BEGIN Data

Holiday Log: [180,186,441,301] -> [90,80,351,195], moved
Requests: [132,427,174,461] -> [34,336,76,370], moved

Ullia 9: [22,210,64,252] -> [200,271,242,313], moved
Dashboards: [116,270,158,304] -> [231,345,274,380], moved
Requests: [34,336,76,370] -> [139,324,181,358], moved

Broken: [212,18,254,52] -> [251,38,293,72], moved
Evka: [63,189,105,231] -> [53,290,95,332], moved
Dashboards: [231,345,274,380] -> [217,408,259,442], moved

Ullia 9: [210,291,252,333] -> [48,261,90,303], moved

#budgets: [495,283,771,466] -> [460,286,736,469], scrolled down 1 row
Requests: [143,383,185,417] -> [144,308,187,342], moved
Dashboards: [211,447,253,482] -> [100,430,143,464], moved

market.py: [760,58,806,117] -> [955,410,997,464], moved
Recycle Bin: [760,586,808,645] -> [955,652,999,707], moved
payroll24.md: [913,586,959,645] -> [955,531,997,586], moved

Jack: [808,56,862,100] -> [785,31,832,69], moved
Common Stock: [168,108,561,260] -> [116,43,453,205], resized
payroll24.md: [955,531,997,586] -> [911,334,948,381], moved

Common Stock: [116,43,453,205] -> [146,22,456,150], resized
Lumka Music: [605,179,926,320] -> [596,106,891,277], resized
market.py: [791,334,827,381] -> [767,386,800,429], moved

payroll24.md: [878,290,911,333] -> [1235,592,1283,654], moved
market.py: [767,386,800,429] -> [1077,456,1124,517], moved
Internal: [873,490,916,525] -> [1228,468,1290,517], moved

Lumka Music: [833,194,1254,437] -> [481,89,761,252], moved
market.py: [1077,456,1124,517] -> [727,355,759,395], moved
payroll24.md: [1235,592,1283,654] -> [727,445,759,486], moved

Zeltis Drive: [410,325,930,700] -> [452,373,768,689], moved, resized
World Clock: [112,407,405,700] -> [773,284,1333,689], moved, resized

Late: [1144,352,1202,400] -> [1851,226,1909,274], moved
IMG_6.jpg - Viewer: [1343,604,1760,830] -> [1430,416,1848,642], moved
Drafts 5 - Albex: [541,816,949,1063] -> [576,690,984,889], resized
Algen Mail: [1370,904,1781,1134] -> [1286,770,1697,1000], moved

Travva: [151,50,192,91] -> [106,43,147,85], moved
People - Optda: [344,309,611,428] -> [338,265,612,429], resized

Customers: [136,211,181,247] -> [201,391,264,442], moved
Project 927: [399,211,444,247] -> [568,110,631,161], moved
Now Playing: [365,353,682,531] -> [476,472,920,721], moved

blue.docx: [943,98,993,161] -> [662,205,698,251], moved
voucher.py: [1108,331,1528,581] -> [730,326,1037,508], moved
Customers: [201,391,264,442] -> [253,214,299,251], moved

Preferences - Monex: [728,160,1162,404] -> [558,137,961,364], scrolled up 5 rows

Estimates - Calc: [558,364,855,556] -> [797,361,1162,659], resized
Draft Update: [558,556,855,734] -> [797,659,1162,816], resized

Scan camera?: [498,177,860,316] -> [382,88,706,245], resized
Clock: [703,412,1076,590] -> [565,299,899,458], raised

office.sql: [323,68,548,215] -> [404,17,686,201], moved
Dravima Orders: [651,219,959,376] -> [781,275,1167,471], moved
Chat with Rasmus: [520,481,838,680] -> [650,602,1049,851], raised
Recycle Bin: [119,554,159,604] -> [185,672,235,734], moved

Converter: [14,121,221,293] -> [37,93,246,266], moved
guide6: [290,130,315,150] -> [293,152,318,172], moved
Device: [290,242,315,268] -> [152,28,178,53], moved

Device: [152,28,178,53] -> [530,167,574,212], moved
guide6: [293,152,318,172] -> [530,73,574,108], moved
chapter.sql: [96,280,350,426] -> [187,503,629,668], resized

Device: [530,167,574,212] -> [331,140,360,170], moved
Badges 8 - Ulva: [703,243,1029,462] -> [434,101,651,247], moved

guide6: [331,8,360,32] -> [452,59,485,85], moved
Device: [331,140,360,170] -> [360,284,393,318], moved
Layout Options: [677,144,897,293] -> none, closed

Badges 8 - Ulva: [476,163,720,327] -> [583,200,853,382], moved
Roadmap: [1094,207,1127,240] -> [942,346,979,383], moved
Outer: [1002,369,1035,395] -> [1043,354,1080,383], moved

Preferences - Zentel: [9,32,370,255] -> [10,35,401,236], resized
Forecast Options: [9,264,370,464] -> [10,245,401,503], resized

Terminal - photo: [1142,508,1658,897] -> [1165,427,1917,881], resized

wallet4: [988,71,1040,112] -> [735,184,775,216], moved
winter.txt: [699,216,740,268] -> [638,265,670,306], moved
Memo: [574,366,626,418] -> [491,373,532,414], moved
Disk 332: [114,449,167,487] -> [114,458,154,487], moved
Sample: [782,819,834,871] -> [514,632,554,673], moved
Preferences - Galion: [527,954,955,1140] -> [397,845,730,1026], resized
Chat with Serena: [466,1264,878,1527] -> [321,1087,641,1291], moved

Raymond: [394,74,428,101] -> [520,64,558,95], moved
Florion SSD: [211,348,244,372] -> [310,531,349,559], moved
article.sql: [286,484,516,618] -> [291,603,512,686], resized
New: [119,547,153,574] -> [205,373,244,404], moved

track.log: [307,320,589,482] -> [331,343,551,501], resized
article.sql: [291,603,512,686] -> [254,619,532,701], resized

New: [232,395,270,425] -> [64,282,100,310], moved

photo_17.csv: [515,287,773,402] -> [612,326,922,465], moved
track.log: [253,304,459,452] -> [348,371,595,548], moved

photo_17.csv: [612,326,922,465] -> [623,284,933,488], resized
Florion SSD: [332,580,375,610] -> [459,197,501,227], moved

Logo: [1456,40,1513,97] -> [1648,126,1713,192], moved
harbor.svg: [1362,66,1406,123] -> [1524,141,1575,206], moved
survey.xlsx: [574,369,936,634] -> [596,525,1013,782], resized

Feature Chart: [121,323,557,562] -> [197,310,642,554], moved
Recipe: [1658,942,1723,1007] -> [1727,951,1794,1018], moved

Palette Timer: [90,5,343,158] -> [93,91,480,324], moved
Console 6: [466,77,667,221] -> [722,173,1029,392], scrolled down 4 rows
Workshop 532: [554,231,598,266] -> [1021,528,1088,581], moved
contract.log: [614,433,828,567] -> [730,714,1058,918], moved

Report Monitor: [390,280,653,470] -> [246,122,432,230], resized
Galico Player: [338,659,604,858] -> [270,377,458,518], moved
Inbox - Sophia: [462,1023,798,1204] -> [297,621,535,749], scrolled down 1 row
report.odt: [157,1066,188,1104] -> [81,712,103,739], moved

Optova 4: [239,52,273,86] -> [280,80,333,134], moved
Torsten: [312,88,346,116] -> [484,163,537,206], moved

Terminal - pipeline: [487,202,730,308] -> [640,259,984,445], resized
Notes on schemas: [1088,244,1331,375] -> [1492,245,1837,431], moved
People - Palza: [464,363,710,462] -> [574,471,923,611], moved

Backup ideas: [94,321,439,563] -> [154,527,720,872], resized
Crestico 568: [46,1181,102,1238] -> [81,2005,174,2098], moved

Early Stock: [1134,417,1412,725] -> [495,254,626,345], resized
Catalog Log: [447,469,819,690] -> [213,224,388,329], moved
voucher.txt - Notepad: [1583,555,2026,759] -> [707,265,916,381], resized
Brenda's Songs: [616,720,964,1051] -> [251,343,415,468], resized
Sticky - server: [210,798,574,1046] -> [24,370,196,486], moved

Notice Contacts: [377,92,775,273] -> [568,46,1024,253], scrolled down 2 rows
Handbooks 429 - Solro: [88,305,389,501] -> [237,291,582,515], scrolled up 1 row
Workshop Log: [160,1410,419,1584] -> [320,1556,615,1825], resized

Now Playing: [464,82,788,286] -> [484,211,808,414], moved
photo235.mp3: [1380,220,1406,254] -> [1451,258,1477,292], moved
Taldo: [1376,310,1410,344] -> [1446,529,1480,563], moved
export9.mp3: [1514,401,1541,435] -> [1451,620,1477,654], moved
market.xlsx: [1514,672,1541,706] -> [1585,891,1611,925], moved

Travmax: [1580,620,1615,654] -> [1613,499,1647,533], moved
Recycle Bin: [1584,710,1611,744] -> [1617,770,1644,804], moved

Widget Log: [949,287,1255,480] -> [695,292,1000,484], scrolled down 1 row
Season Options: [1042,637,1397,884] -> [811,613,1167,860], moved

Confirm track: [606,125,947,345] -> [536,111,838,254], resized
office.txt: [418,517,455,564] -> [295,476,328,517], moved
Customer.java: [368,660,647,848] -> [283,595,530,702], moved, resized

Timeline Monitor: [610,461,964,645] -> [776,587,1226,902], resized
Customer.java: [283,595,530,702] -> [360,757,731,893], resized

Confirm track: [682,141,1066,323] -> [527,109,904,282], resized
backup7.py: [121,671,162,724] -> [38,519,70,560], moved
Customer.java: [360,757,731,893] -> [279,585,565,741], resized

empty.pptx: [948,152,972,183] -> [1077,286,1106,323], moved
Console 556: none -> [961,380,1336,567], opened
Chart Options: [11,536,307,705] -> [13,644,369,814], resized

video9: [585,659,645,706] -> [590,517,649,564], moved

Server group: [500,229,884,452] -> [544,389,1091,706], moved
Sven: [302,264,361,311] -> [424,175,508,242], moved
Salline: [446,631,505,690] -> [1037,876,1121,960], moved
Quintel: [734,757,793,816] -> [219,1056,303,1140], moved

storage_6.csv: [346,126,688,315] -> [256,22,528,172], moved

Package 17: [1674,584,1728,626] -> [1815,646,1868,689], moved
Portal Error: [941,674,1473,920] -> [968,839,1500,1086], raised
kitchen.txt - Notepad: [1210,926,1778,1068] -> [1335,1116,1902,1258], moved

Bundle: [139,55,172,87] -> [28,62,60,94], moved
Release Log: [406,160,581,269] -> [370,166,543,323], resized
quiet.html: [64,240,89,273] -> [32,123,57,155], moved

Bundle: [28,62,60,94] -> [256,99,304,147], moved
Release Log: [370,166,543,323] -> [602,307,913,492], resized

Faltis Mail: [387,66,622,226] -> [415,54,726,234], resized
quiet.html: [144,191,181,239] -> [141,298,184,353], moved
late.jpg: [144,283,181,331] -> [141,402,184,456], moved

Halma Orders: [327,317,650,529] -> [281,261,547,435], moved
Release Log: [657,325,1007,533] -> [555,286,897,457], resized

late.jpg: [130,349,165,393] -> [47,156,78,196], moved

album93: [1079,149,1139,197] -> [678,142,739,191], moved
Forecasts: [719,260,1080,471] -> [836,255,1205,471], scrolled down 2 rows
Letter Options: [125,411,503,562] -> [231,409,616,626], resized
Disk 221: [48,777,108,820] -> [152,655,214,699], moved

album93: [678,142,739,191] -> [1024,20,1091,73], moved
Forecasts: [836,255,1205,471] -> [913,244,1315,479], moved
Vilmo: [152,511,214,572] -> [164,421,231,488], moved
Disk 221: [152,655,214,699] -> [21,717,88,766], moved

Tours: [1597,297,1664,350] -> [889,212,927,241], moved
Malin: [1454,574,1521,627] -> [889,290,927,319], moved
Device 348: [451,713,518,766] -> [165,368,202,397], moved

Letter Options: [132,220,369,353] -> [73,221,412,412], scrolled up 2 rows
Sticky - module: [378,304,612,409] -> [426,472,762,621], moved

END Data

*To do*: An exact copy of the lines above, from the one containing "Release Log: [370,166,543,323]" down to the one containing "Halma Orders: [327,317,650,529]" and including both, is the whole answer; retype it and nothing else.

*Exercise solution*:
Release Log: [370,166,543,323] -> [602,307,913,492], resized

Faltis Mail: [387,66,622,226] -> [415,54,726,234], resized
quiet.html: [144,191,181,239] -> [141,298,184,353], moved
late.jpg: [144,283,181,331] -> [141,402,184,456], moved

Halma Orders: [327,317,650,529] -> [281,261,547,435], moved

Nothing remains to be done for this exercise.